----- EXCERPTED DATA -----
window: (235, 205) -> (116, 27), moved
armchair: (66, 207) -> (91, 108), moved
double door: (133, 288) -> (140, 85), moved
-----
----- EXCERPTED DATA -----
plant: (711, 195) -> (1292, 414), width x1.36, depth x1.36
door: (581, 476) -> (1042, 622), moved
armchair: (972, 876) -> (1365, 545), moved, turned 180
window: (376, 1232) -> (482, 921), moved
-----
----- EXCERPTED DATA -----
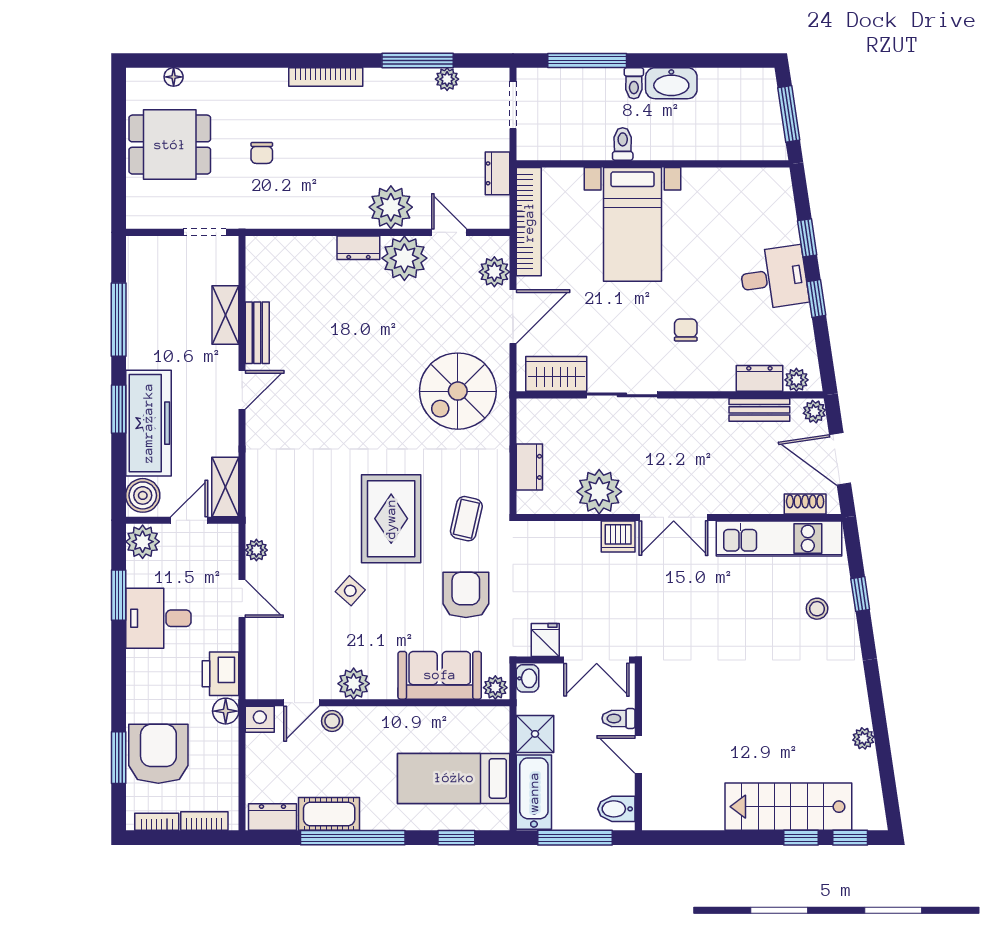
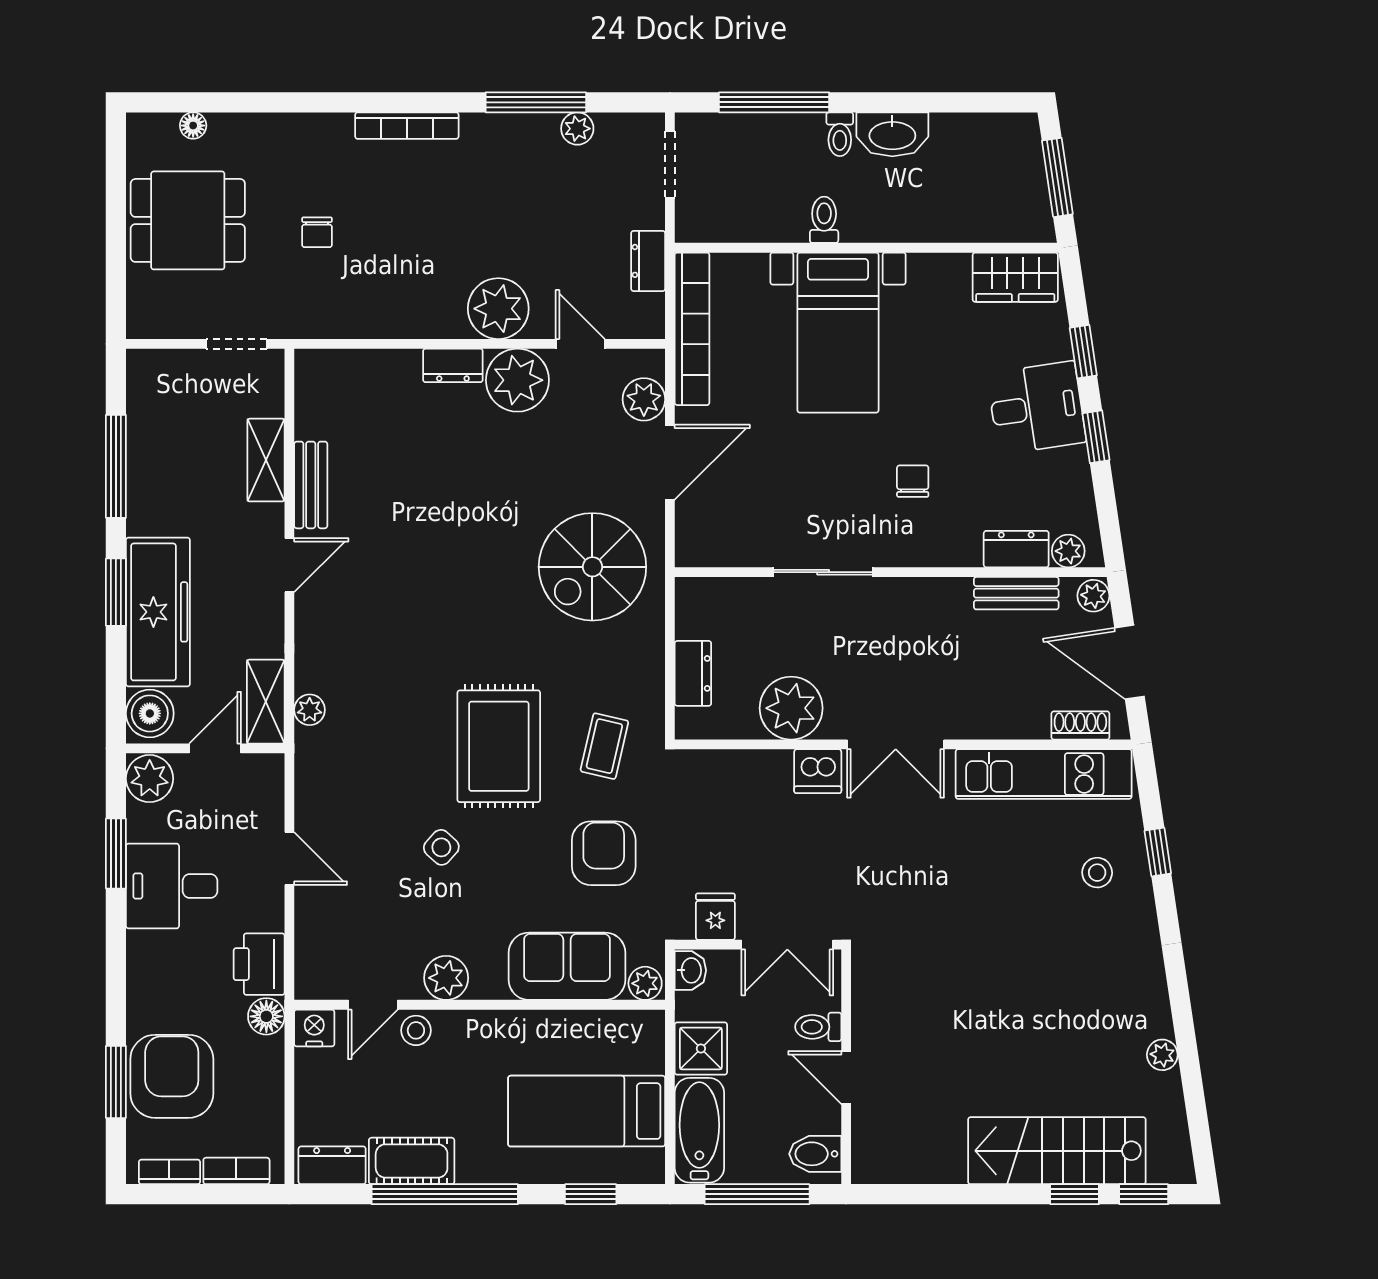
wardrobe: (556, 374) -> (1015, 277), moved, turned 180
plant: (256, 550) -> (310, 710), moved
-----
### YOUR INSTRUCTIONS
Beginning with the line that has "plant: (711, 195)" and ending with the line that has "window: (376, 1232) -> (482, 921), moved", set down the lines above exactly and include no others.

### YOUR SOLUTION
plant: (711, 195) -> (1292, 414), width x1.36, depth x1.36
door: (581, 476) -> (1042, 622), moved
armchair: (972, 876) -> (1365, 545), moved, turned 180
window: (376, 1232) -> (482, 921), moved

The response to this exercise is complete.